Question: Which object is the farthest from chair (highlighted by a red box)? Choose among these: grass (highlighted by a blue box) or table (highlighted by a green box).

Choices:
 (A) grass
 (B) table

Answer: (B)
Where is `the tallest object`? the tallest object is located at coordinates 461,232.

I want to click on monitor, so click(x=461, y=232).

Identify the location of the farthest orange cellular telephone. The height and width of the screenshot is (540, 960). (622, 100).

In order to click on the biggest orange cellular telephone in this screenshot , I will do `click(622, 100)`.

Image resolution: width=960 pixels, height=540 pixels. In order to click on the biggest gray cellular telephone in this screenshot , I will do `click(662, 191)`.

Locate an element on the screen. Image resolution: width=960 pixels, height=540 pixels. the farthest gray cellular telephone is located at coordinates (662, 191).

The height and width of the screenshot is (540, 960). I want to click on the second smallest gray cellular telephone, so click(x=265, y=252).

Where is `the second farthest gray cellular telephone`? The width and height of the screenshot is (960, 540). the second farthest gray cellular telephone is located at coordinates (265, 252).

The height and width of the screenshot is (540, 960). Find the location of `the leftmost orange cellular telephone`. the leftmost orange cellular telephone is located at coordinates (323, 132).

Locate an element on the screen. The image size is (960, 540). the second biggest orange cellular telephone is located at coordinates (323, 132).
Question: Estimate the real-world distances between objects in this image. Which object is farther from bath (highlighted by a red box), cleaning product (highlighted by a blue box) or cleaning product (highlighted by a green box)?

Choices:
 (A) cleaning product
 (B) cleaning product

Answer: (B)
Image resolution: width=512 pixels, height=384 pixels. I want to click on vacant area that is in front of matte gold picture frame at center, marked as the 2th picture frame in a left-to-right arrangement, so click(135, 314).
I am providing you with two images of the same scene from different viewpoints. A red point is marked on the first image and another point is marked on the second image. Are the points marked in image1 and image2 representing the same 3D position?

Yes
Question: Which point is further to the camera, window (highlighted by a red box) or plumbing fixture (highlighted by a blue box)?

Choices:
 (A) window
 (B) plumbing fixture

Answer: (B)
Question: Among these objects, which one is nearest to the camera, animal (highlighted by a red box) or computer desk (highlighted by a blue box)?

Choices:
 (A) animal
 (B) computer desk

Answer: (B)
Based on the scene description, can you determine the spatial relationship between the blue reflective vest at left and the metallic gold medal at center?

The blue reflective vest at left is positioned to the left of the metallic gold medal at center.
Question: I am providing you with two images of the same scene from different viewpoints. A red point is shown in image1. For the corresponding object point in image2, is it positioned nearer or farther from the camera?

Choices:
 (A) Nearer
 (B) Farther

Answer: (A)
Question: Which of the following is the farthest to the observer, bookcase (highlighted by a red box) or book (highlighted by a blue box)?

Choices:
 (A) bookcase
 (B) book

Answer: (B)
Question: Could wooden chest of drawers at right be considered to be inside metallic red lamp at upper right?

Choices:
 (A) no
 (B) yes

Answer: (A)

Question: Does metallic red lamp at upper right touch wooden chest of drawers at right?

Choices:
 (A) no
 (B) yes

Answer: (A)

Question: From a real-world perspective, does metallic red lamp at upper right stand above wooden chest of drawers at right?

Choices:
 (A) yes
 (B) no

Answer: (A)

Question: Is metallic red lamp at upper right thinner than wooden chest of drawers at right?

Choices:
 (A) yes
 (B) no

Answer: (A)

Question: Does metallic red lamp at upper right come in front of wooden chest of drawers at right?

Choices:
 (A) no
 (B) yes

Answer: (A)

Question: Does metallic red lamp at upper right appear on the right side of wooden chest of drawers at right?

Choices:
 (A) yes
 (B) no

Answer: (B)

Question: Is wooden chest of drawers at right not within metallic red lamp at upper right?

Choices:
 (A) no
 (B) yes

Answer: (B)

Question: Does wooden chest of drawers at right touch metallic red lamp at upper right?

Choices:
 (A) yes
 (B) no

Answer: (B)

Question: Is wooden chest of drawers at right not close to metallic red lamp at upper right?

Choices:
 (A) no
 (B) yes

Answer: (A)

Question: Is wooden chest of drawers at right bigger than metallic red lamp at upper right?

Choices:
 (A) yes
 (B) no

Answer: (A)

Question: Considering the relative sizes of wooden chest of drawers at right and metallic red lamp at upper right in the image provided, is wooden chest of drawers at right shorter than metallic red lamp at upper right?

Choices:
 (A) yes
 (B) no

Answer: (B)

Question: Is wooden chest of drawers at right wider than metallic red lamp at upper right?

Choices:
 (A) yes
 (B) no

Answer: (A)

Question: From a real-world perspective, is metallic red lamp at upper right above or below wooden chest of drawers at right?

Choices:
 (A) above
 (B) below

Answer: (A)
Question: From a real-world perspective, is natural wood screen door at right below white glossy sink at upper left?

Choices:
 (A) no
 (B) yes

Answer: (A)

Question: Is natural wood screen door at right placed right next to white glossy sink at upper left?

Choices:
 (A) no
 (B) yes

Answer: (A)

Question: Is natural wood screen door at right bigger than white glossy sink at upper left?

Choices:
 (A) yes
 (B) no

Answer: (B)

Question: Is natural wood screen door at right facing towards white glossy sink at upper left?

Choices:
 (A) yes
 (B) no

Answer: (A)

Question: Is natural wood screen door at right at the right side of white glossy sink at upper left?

────────────────

Replace "glossy" with "matte" everywhere from the line containing "Question: Is wooden chest of drawers at right bigger" down to the end of the data. Give those lines again with every other part unchanged.

Result of the task:
Question: Is wooden chest of drawers at right bigger than metallic red lamp at upper right?

Choices:
 (A) yes
 (B) no

Answer: (A)

Question: Considering the relative sizes of wooden chest of drawers at right and metallic red lamp at upper right in the image provided, is wooden chest of drawers at right shorter than metallic red lamp at upper right?

Choices:
 (A) yes
 (B) no

Answer: (B)

Question: Is wooden chest of drawers at right wider than metallic red lamp at upper right?

Choices:
 (A) yes
 (B) no

Answer: (A)

Question: From a real-world perspective, is metallic red lamp at upper right above or below wooden chest of drawers at right?

Choices:
 (A) above
 (B) below

Answer: (A)
Question: From a real-world perspective, is natural wood screen door at right below white matte sink at upper left?

Choices:
 (A) no
 (B) yes

Answer: (A)

Question: Is natural wood screen door at right placed right next to white matte sink at upper left?

Choices:
 (A) no
 (B) yes

Answer: (A)

Question: Is natural wood screen door at right bigger than white matte sink at upper left?

Choices:
 (A) yes
 (B) no

Answer: (B)

Question: Is natural wood screen door at right facing towards white matte sink at upper left?

Choices:
 (A) yes
 (B) no

Answer: (A)

Question: Is natural wood screen door at right at the right side of white matte sink at upper left?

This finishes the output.